BEGIN Records provided
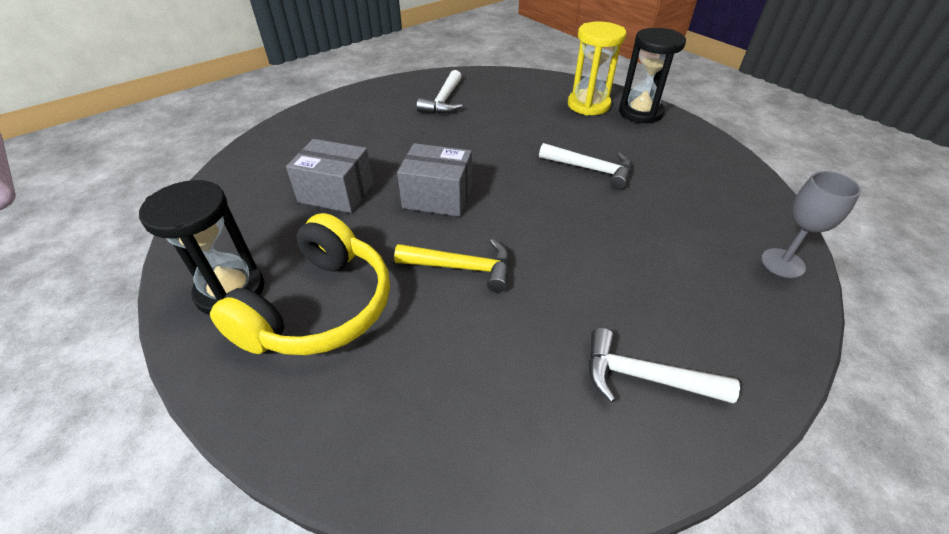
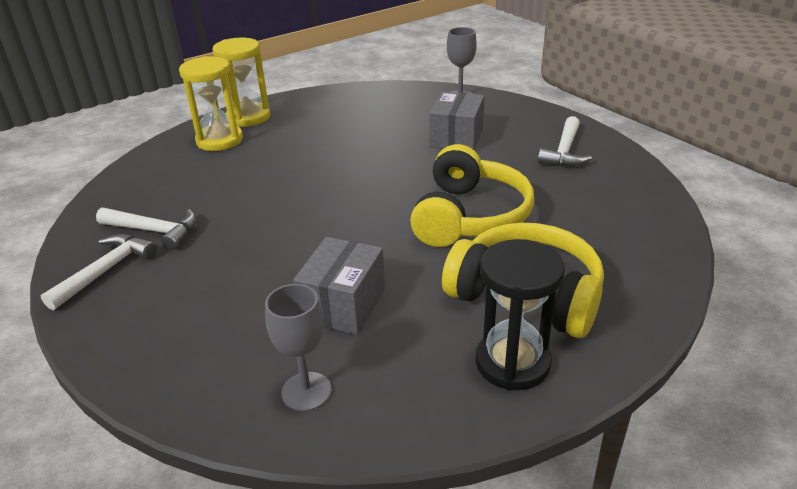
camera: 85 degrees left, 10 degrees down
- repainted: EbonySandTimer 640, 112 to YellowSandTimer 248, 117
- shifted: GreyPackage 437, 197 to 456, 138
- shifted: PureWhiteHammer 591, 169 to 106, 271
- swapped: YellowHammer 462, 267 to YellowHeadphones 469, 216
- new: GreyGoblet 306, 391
END Records provided
→ **Task instructions**
The answer must be a word-for-word copy of all the entries, containing no pictures.

→ **Expected output**
camera: 85 degrees left, 10 degrees down
- repainted: EbonySandTimer 640, 112 to YellowSandTimer 248, 117
- shifted: GreyPackage 437, 197 to 456, 138
- shifted: PureWhiteHammer 591, 169 to 106, 271
- swapped: YellowHammer 462, 267 to YellowHeadphones 469, 216
- new: GreyGoblet 306, 391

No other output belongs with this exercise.